»»
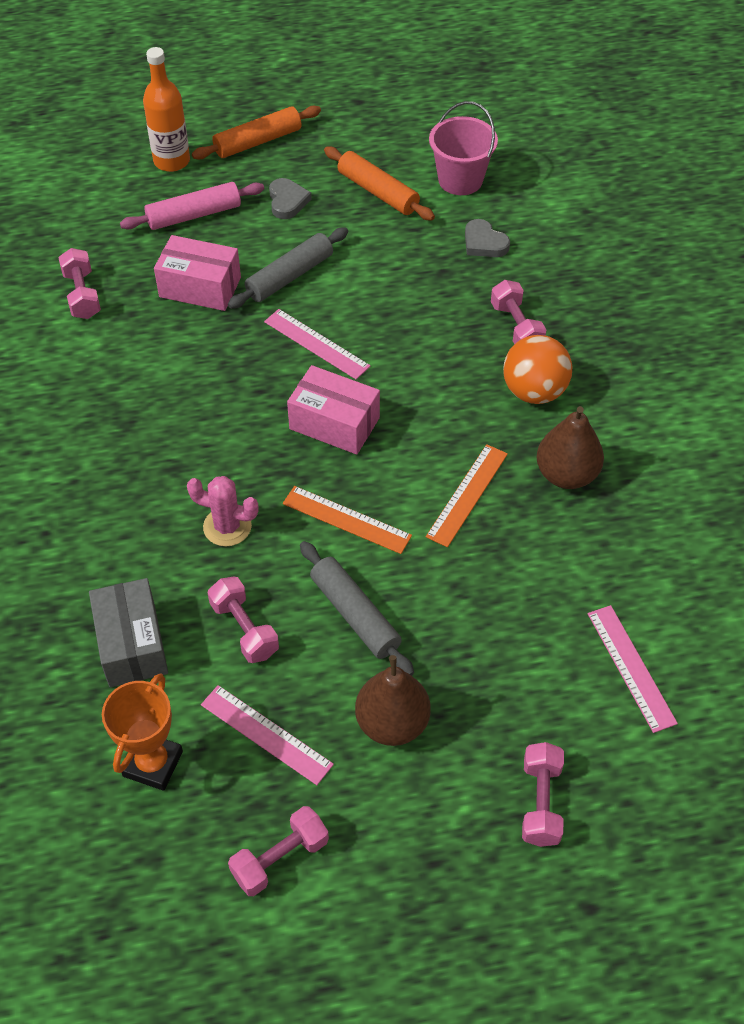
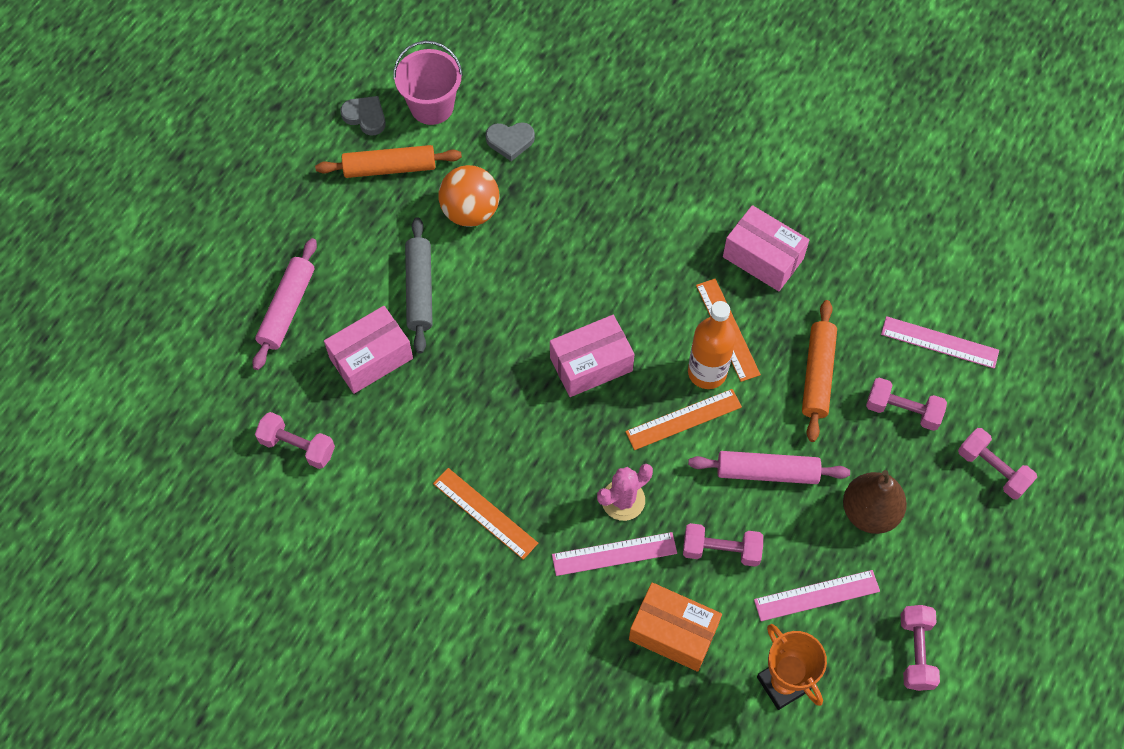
camera: 50 degrees left, 10 degrees up
(129, 442) = (485, 513): none -> orange ruler
(132, 644) = (673, 633): grey box -> orange box
(172, 161) = (208, 282): orange bottle -> orange bottle (707, 372)
(258, 141) = (249, 207): orange rolling pin -> orange rolling pin (817, 375)
(287, 201) = (338, 234): grey heart -> grey heart (365, 117)
(316, 344) = (505, 321): pink ruler -> pink ruler (614, 554)
(355, 614) = (767, 472): grey rolling pin -> pink rolling pin
(516, 327) = (608, 185): pink dumbbell -> pink dumbbell (902, 410)
(534, 391) = (676, 220): orange ball -> orange ball (470, 212)
(566, 474) = (763, 258): brown pear -> pink box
««
HOW TO COMPLETE THIS TASK: Your answer must consist only of the lines from the one containing "(129, 442) = (485, 513): none -> orange ruler" through the last line of the data above, both included, exactly as written.

PROBLEM SOLUTION:
(129, 442) = (485, 513): none -> orange ruler
(132, 644) = (673, 633): grey box -> orange box
(172, 161) = (208, 282): orange bottle -> orange bottle (707, 372)
(258, 141) = (249, 207): orange rolling pin -> orange rolling pin (817, 375)
(287, 201) = (338, 234): grey heart -> grey heart (365, 117)
(316, 344) = (505, 321): pink ruler -> pink ruler (614, 554)
(355, 614) = (767, 472): grey rolling pin -> pink rolling pin
(516, 327) = (608, 185): pink dumbbell -> pink dumbbell (902, 410)
(534, 391) = (676, 220): orange ball -> orange ball (470, 212)
(566, 474) = (763, 258): brown pear -> pink box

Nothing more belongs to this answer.